INSTRUCTIONS FOR THE TASK: Scan the data, and whenever a line contains "green", copy it.

BEGIN

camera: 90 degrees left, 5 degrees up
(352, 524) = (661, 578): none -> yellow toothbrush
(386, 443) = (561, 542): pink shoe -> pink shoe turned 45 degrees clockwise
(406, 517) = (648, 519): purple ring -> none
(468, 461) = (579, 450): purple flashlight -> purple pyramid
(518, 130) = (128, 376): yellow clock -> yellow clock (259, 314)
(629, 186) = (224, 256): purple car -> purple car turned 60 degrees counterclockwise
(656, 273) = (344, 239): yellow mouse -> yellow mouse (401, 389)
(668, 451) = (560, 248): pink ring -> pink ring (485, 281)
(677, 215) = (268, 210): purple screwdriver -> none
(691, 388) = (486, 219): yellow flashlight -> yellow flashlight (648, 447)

END
BEGIN

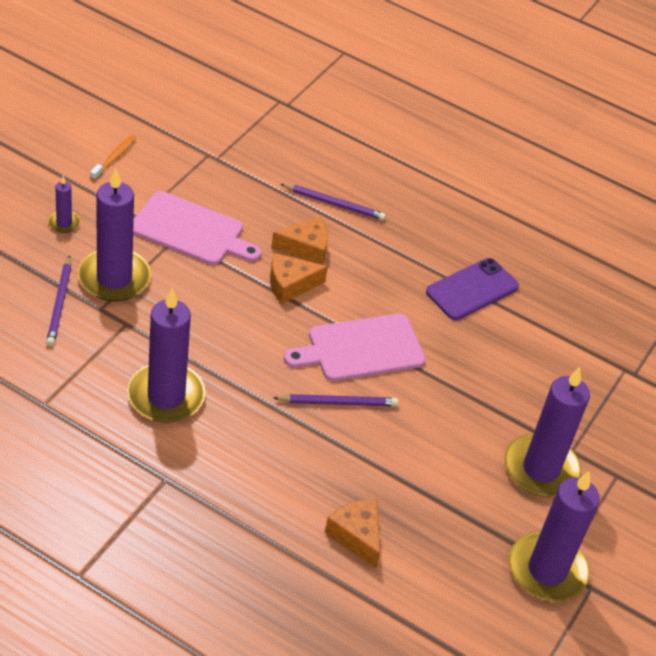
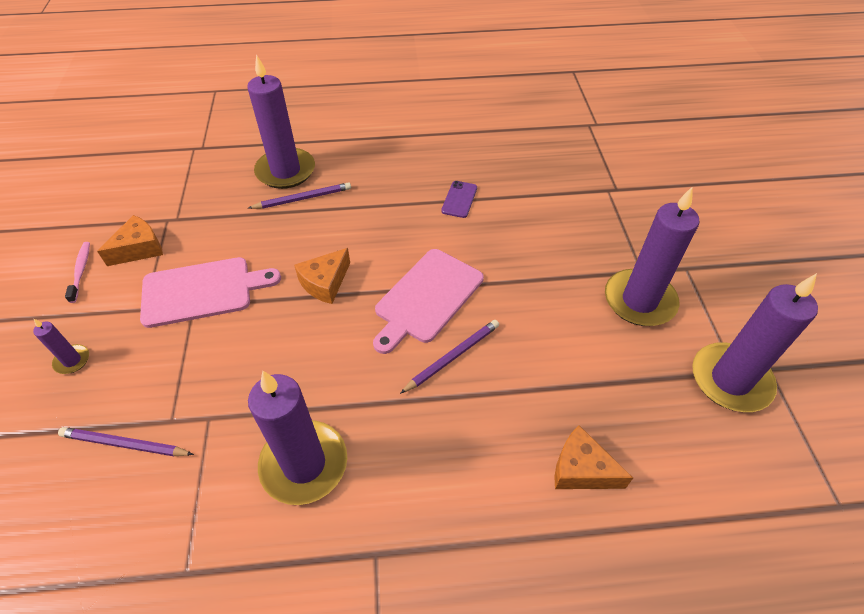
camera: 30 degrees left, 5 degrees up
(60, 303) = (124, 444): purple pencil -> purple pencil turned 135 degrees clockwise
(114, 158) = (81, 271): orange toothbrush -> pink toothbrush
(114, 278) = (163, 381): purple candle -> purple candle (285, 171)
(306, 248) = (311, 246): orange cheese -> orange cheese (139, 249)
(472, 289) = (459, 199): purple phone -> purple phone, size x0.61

END
BEGIN

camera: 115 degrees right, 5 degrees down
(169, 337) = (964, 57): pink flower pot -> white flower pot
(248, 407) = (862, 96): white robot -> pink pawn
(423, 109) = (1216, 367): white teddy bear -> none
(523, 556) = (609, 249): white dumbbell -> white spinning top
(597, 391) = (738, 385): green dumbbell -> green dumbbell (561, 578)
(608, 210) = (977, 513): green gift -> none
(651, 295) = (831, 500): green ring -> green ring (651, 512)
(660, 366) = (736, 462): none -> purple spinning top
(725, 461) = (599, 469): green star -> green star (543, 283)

END

RESPONSE BOX:
(597, 391) = (738, 385): green dumbbell -> green dumbbell (561, 578)
(608, 210) = (977, 513): green gift -> none
(651, 295) = (831, 500): green ring -> green ring (651, 512)
(725, 461) = (599, 469): green star -> green star (543, 283)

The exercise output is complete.